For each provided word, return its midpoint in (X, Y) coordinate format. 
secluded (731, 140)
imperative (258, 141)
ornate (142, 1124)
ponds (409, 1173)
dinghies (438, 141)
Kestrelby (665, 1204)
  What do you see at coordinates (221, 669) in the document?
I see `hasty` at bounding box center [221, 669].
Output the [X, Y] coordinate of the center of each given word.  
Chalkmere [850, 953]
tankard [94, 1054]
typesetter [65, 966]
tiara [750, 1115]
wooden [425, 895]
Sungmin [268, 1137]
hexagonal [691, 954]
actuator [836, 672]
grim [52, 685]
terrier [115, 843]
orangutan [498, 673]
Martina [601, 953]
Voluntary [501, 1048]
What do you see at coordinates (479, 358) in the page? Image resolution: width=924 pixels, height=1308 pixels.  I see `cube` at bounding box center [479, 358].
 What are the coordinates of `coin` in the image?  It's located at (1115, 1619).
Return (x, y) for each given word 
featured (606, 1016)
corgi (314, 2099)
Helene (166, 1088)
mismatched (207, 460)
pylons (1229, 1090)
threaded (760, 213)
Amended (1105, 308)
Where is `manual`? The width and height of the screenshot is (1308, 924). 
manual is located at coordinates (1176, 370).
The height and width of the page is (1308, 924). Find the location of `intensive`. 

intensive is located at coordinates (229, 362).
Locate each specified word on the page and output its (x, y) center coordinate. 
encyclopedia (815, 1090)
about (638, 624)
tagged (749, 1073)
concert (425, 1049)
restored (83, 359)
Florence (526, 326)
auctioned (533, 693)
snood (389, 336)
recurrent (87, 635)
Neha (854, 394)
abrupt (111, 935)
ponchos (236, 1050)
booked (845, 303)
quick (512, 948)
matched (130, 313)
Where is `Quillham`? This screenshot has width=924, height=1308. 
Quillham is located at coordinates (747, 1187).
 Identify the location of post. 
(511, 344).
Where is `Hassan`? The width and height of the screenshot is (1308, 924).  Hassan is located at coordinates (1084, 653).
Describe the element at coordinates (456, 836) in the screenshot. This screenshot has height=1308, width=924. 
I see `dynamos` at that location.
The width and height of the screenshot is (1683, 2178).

GIVEN PROBLEM: Reproduce the entire listing above word for word, keeping every line in its original order.

RESULT:
For each provided word, return its midpoint in (X, Y) coordinate format. 
secluded (731, 140)
imperative (258, 141)
ornate (142, 1124)
ponds (409, 1173)
dinghies (438, 141)
Kestrelby (665, 1204)
  What do you see at coordinates (221, 669) in the document?
I see `hasty` at bounding box center [221, 669].
Output the [X, Y] coordinate of the center of each given word.  
Chalkmere [850, 953]
tankard [94, 1054]
typesetter [65, 966]
tiara [750, 1115]
wooden [425, 895]
Sungmin [268, 1137]
hexagonal [691, 954]
actuator [836, 672]
grim [52, 685]
terrier [115, 843]
orangutan [498, 673]
Martina [601, 953]
Voluntary [501, 1048]
What do you see at coordinates (479, 358) in the page? Image resolution: width=924 pixels, height=1308 pixels.  I see `cube` at bounding box center [479, 358].
 What are the coordinates of `coin` in the image?  It's located at (1115, 1619).
Return (x, y) for each given word 
featured (606, 1016)
corgi (314, 2099)
Helene (166, 1088)
mismatched (207, 460)
pylons (1229, 1090)
threaded (760, 213)
Amended (1105, 308)
Where is `manual`? The width and height of the screenshot is (1308, 924). 
manual is located at coordinates (1176, 370).
The height and width of the page is (1308, 924). Find the location of `intensive`. 

intensive is located at coordinates (229, 362).
Locate each specified word on the page and output its (x, y) center coordinate. 
encyclopedia (815, 1090)
about (638, 624)
tagged (749, 1073)
concert (425, 1049)
restored (83, 359)
Florence (526, 326)
auctioned (533, 693)
snood (389, 336)
recurrent (87, 635)
Neha (854, 394)
abrupt (111, 935)
ponchos (236, 1050)
booked (845, 303)
quick (512, 948)
matched (130, 313)
Where is `Quillham`? This screenshot has width=924, height=1308. 
Quillham is located at coordinates (747, 1187).
 Identify the location of post. 
(511, 344).
Where is `Hassan`? The width and height of the screenshot is (1308, 924).  Hassan is located at coordinates (1084, 653).
Describe the element at coordinates (456, 836) in the screenshot. This screenshot has height=1308, width=924. 
I see `dynamos` at that location.
The width and height of the screenshot is (1683, 2178).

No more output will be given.